*ASSIGNMENT*
Your answer should consist of the lines in the data below that contain "strawberry".

### EXTRACTED MATERIAL

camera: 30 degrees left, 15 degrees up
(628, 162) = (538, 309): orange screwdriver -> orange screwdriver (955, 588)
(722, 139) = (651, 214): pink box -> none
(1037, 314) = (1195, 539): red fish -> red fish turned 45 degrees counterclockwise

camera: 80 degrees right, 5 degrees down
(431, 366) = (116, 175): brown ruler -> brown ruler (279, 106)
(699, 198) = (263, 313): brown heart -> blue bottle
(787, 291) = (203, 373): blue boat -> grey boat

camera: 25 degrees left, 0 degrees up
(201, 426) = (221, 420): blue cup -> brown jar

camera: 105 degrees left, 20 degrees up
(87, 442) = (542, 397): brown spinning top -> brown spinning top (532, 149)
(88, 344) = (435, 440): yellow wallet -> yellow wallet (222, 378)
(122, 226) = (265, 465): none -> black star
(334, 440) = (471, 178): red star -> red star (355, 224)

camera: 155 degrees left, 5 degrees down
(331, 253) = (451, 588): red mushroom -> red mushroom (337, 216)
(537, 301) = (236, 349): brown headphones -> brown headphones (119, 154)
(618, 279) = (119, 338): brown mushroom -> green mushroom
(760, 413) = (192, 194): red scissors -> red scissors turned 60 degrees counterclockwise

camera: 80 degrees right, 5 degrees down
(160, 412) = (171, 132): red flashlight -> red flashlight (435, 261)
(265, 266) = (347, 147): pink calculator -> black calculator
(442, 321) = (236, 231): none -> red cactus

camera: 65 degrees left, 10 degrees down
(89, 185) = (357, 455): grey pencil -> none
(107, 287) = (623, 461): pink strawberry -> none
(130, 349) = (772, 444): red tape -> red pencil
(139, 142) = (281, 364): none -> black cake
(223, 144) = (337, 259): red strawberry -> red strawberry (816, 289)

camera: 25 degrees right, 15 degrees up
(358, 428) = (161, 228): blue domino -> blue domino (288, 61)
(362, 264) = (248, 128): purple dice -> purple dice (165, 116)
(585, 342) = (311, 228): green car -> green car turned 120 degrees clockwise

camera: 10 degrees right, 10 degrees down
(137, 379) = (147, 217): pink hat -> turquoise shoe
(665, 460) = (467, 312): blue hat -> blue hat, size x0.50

######

*EXERCISE ANSWER*
(107, 287) = (623, 461): pink strawberry -> none
(223, 144) = (337, 259): red strawberry -> red strawberry (816, 289)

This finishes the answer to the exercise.